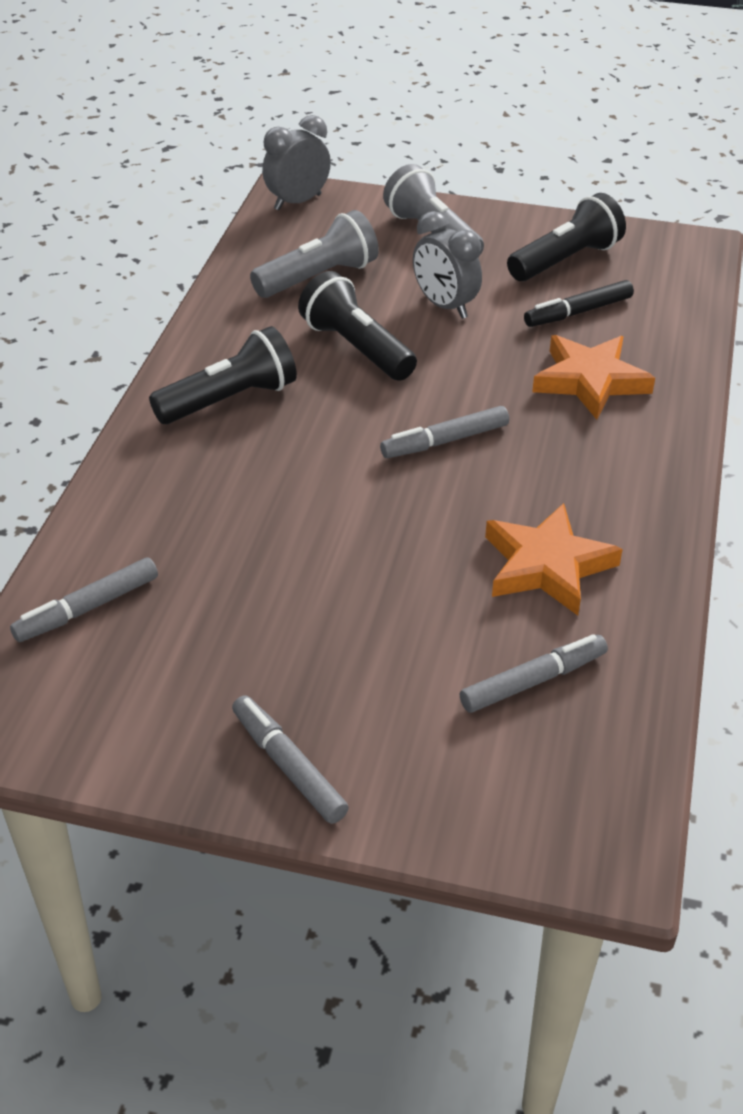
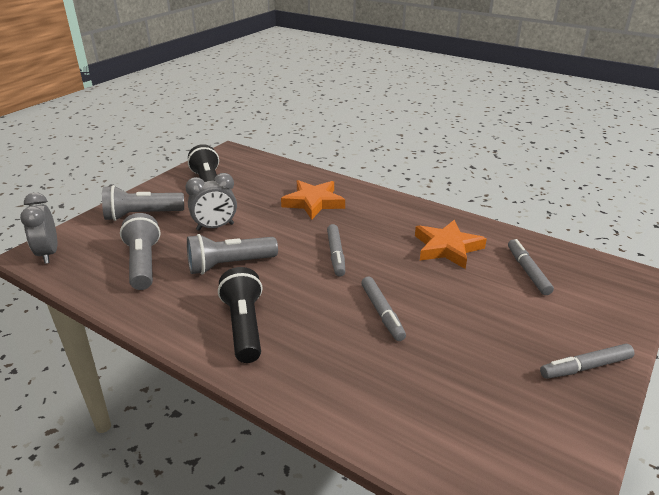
camera: 70 degrees left, 10 degrees down
(87, 608) = (433, 438): grey marker -> grey marker (382, 313)
(356, 348) = (229, 265): black flashlight -> grey flashlight
(578, 312) = (255, 192): black marker -> none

- [ACTIVITY]
Transcribe all the lines above exactly, apart from the pictures.

- [TASK ANSWER]
camera: 70 degrees left, 10 degrees down
(87, 608) = (433, 438): grey marker -> grey marker (382, 313)
(356, 348) = (229, 265): black flashlight -> grey flashlight
(578, 312) = (255, 192): black marker -> none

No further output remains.